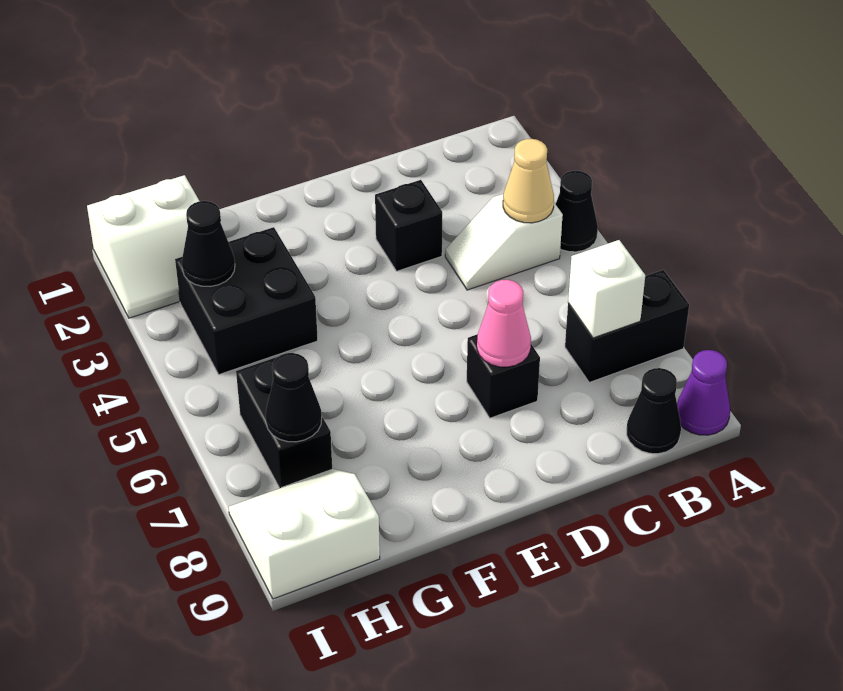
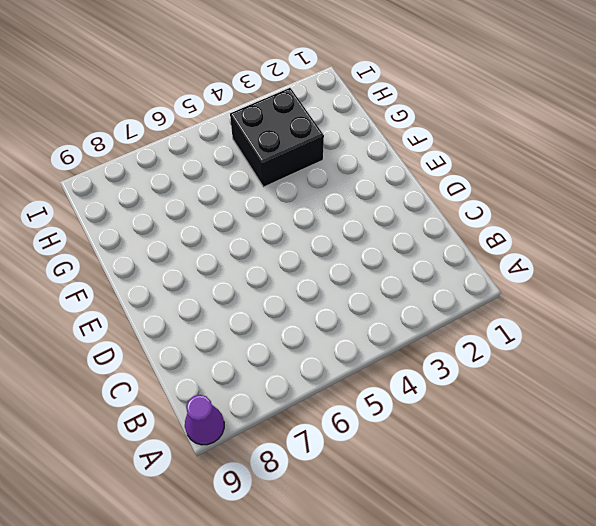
none -> black cone A4 level 1
none -> black brick A7:B7 level 1
none -> white slope B4:C4 level 1 top B

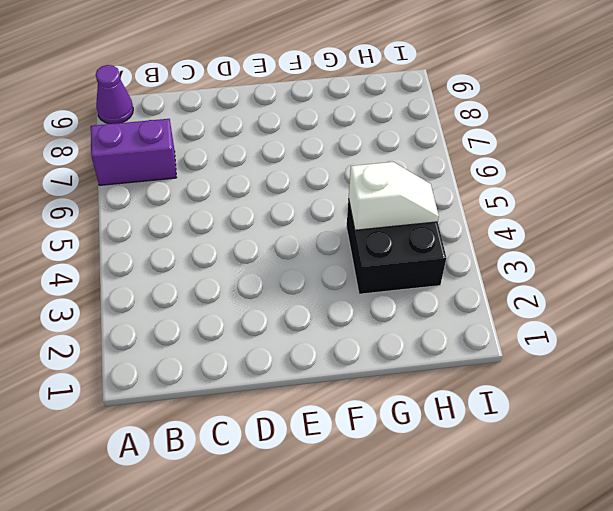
purple brick A7:B7 level 1 -> black brick A7:B7 level 1
white slope G4:H4 level 2 top G -> white slope B4:C4 level 1 top B
none -> black cone A4 level 1
none -> black cone B9 level 1
none -> black brick D3 level 1

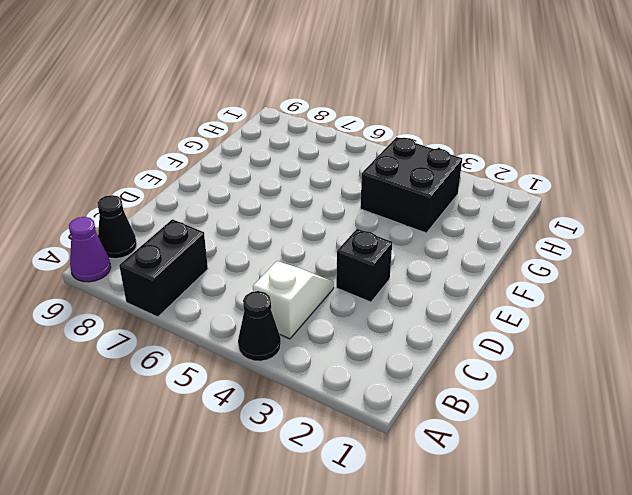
none -> black brick D7 level 1
none -> white slope H1:I2 level 1 top 1
none -> black brick H6:H7 level 1

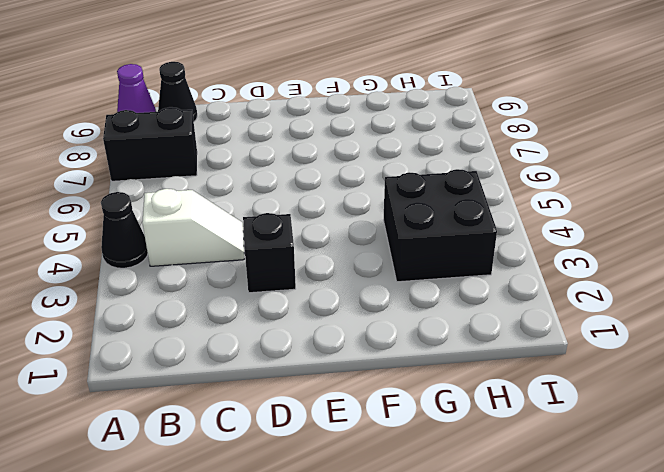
none -> black brick D7 level 1
none -> white slope H1:I2 level 1 top 1
none -> black brick H6:H7 level 1

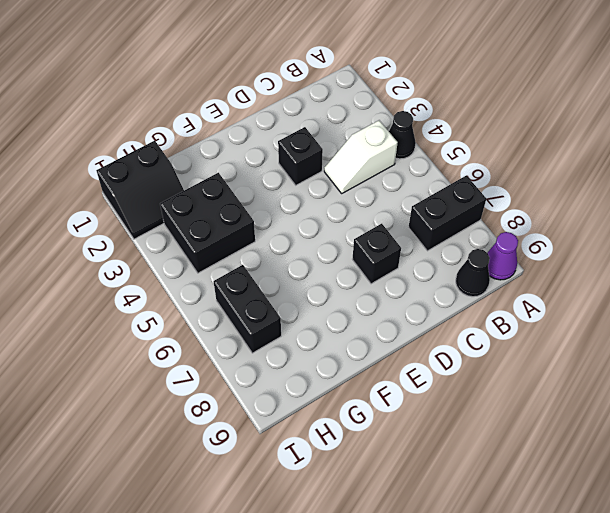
black slope H1:I2 level 1 top 1 -> white slope H1:I2 level 1 top 1
none -> white slope H8:I9 level 1 top 9
none -> tan cone B4 level 2
none -> white brick B7 level 2

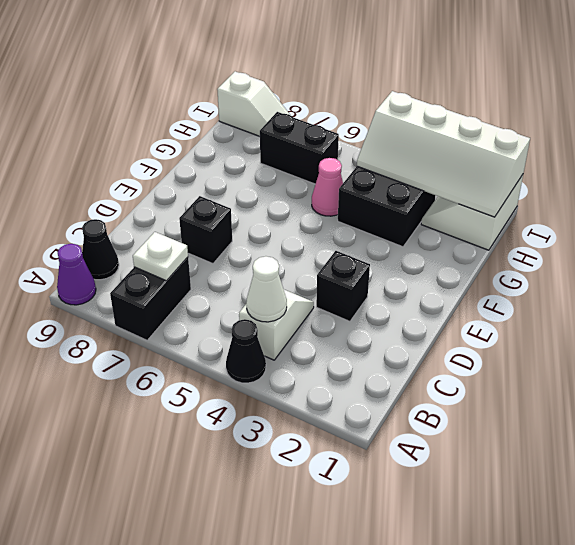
white cone B4 level 2 -> tan cone B4 level 2
white plate B7 level 2 -> white brick B7 level 2
pink cone G5 level 1 -> pink cone D7 level 2
white slope H1:I4 level 2 top I -> black cone H3 level 2
white slope I8:I9 level 1 top 9 -> white slope H8:I9 level 1 top 9
none -> black cone H7 level 2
::::::::
## TASK BRIEF
With the pictures removed, print the entries above exactly.

## ANSWER
none -> black cone A4 level 1
none -> black brick A7:B7 level 1
none -> white slope B4:C4 level 1 top B

purple brick A7:B7 level 1 -> black brick A7:B7 level 1
white slope G4:H4 level 2 top G -> white slope B4:C4 level 1 top B
none -> black cone A4 level 1
none -> black cone B9 level 1
none -> black brick D3 level 1

none -> black brick D7 level 1
none -> white slope H1:I2 level 1 top 1
none -> black brick H6:H7 level 1

none -> black brick D7 level 1
none -> white slope H1:I2 level 1 top 1
none -> black brick H6:H7 level 1

black slope H1:I2 level 1 top 1 -> white slope H1:I2 level 1 top 1
none -> white slope H8:I9 level 1 top 9
none -> tan cone B4 level 2
none -> white brick B7 level 2

white cone B4 level 2 -> tan cone B4 level 2
white plate B7 level 2 -> white brick B7 level 2
pink cone G5 level 1 -> pink cone D7 level 2
white slope H1:I4 level 2 top I -> black cone H3 level 2
white slope I8:I9 level 1 top 9 -> white slope H8:I9 level 1 top 9
none -> black cone H7 level 2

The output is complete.